[Opening Data section]

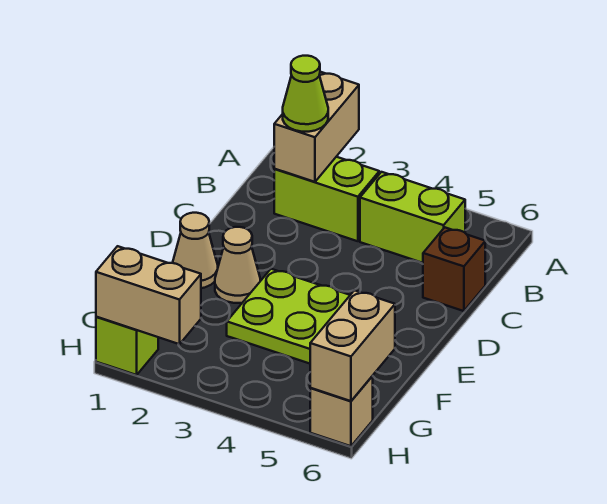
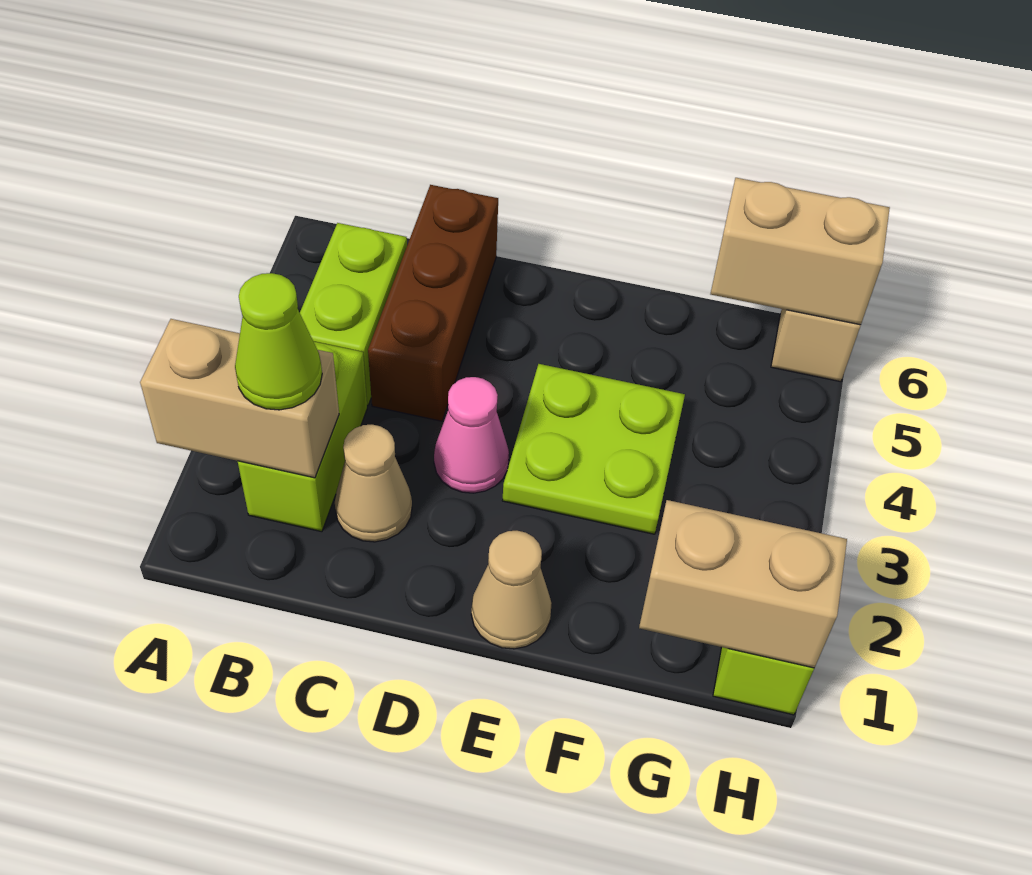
brown brick C6 level 1 -> brown brick C4:C6 level 1
none -> pink cone D3 level 1
tan cone E2 level 1 -> tan cone C2 level 1
tan brick H1:H2 level 2 -> tan brick G1:H1 level 2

[Closing Data section]

Exercise
Establish how many lines of the data above contain "cone". State that number and no more.

Answer space
2